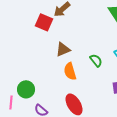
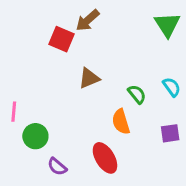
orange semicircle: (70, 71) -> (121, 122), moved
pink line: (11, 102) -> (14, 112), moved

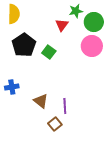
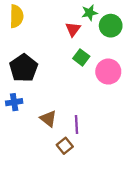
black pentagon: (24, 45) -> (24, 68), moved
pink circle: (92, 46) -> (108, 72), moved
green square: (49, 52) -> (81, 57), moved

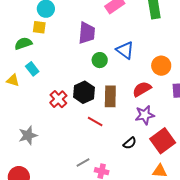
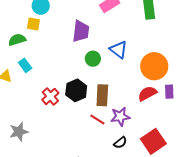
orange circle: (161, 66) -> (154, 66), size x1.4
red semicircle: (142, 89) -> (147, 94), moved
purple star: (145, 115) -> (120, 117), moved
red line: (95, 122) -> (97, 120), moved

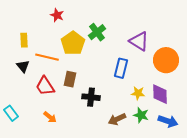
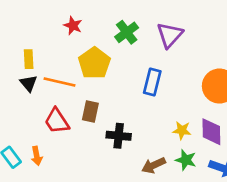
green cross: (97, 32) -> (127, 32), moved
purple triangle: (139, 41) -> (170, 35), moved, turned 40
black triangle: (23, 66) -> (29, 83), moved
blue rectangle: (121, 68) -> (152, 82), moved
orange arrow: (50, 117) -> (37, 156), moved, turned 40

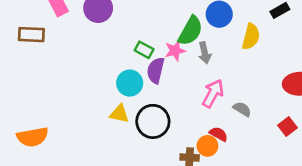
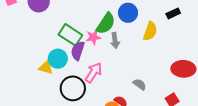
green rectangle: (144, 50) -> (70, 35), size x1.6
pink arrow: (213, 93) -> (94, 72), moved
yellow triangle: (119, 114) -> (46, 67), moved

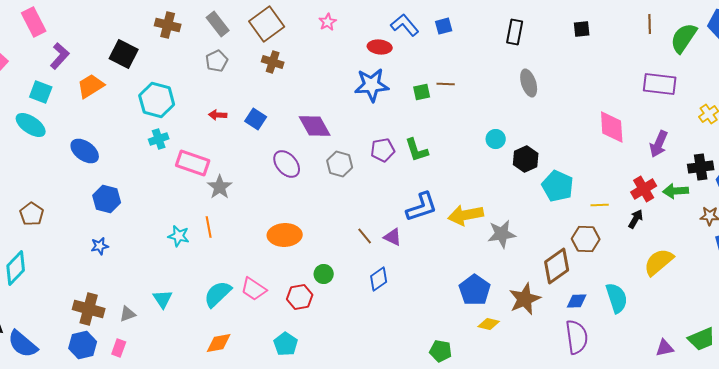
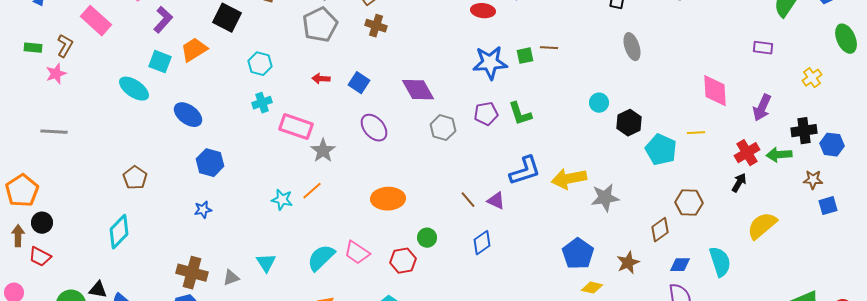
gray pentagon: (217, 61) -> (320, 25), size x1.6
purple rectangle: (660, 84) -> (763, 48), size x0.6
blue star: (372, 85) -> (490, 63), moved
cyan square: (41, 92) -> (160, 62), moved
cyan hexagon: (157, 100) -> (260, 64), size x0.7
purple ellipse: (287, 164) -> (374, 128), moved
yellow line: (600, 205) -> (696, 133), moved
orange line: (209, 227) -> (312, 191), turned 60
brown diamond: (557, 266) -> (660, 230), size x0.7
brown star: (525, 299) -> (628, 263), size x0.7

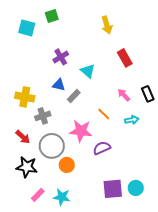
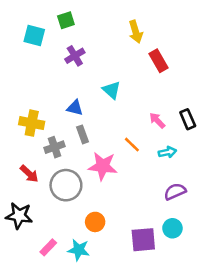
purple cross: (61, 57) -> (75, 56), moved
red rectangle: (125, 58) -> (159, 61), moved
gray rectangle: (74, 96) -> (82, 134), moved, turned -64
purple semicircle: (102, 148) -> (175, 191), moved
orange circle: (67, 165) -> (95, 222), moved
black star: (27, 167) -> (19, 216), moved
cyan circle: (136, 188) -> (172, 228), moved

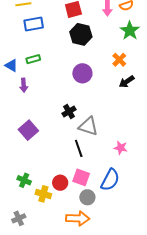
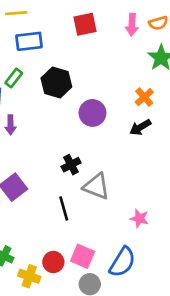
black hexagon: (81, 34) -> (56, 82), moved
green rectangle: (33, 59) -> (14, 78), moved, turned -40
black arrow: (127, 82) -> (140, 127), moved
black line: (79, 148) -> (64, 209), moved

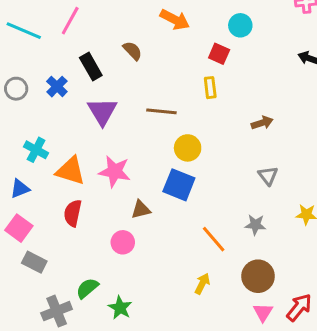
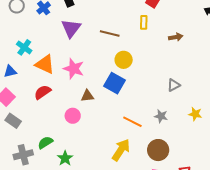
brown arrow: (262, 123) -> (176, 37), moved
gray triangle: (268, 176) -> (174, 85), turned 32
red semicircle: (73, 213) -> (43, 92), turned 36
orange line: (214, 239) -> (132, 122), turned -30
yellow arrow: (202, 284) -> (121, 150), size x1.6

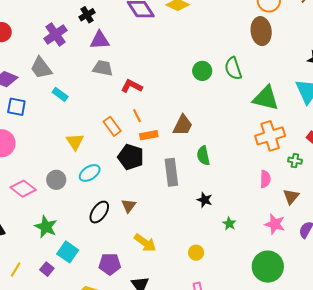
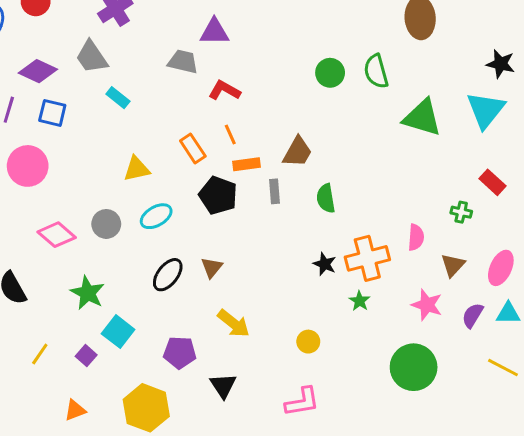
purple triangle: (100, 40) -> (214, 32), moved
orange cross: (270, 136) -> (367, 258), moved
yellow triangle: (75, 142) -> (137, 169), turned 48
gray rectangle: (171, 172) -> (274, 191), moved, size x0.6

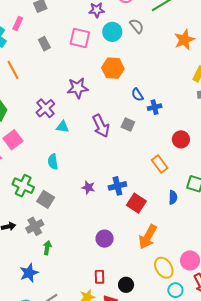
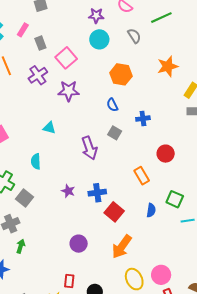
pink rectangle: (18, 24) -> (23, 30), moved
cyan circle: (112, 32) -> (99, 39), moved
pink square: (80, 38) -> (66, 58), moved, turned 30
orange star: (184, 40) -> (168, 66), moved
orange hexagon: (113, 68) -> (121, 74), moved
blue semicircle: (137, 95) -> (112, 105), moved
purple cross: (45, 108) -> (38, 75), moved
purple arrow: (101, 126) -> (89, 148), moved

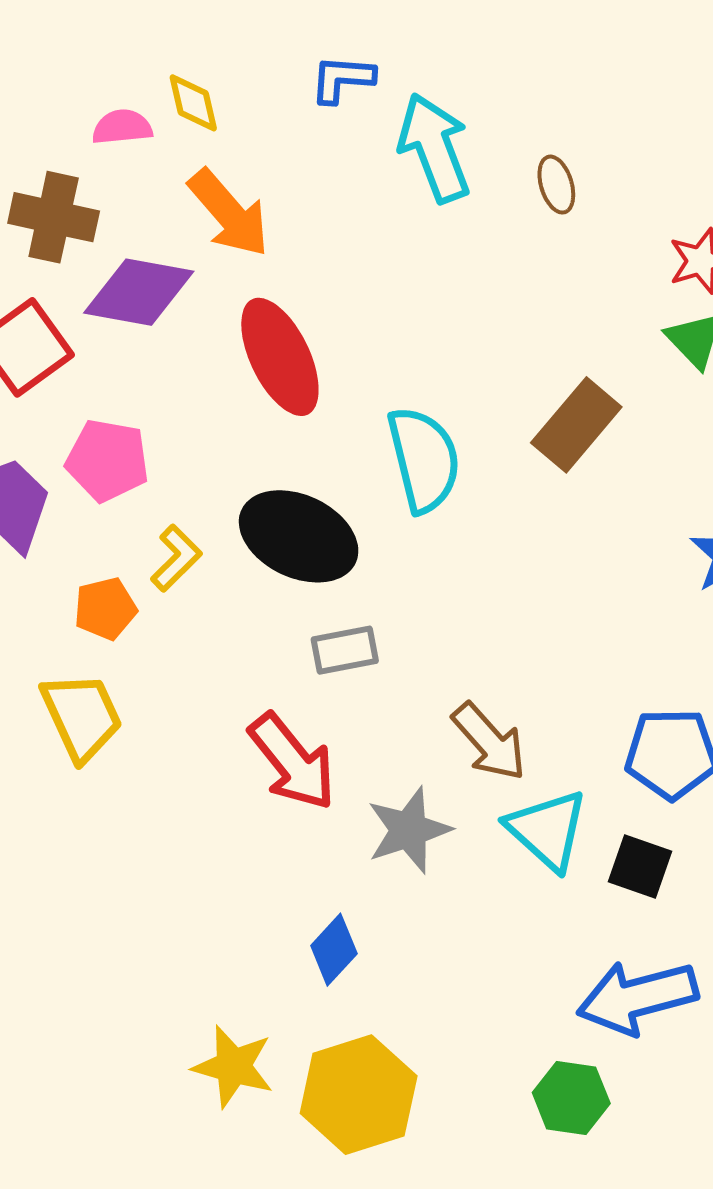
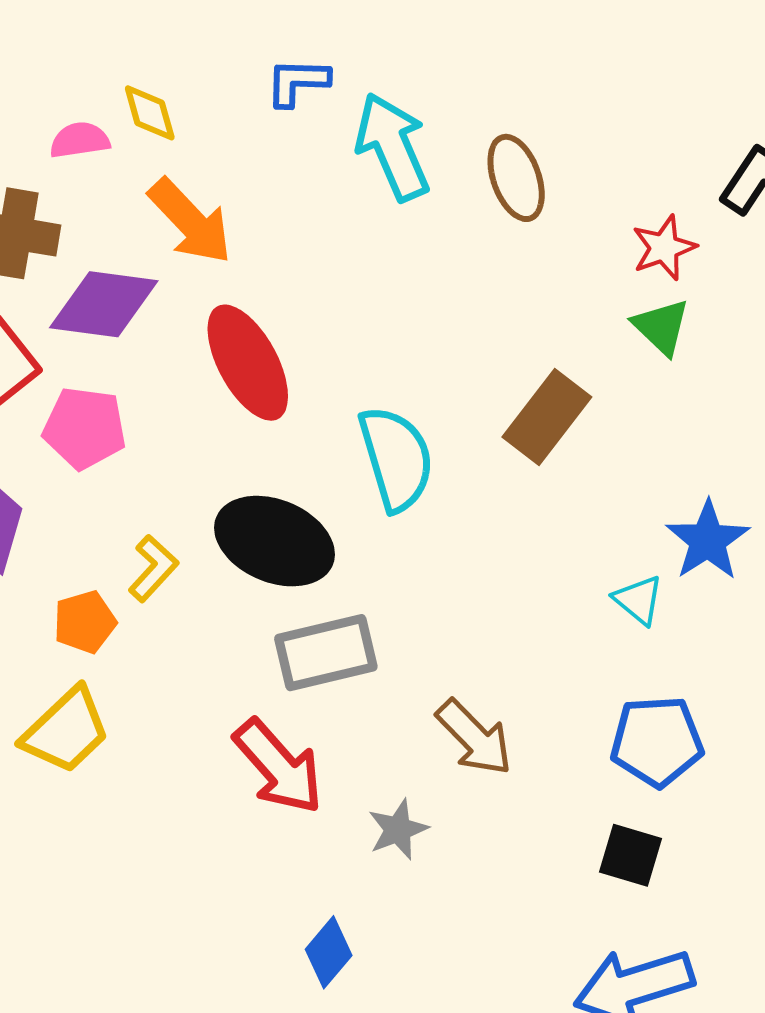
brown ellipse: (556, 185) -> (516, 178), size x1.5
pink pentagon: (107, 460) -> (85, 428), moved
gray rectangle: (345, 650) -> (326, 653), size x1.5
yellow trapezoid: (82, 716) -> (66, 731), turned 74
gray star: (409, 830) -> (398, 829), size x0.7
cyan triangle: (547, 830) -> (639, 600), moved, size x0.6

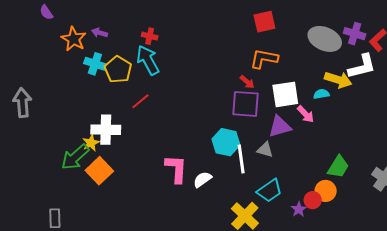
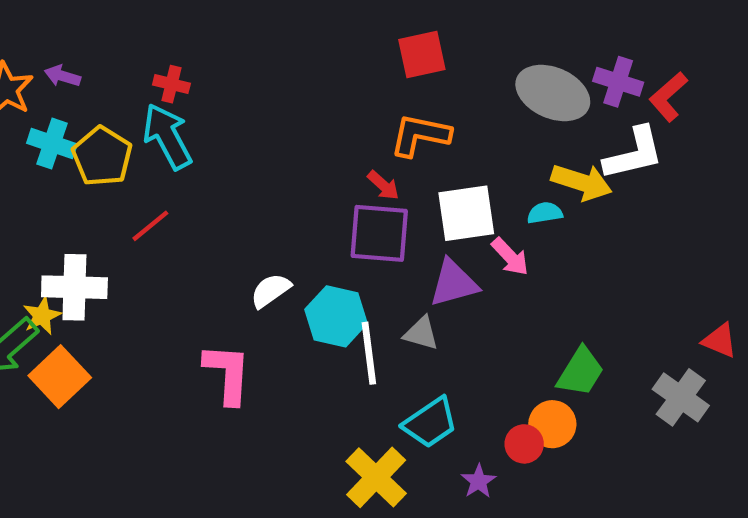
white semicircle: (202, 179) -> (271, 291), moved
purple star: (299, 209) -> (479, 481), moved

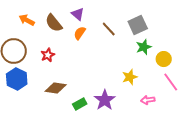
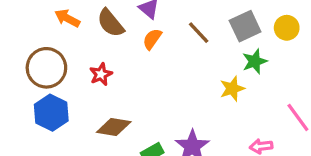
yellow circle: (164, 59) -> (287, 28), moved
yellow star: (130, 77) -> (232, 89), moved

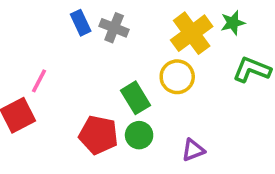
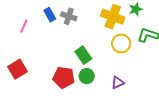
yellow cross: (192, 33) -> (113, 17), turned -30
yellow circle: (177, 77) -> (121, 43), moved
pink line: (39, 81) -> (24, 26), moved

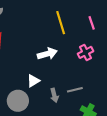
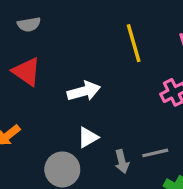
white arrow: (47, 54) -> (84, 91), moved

•••••

• EXERCISE GOAL:
Leave out the pictures, then reproduce exactly the run of lines from the one that contains "cyan triangle: (547, 830)" to the final line of the listing above.

• ANSWER BOX:
cyan triangle: (547, 830) -> (639, 600), moved, size x0.6

white semicircle: (202, 179) -> (271, 291), moved
purple star: (299, 209) -> (479, 481), moved

yellow circle: (164, 59) -> (287, 28), moved
yellow star: (130, 77) -> (232, 89), moved

yellow cross: (192, 33) -> (113, 17), turned -30
yellow circle: (177, 77) -> (121, 43), moved
pink line: (39, 81) -> (24, 26), moved

white arrow: (47, 54) -> (84, 91), moved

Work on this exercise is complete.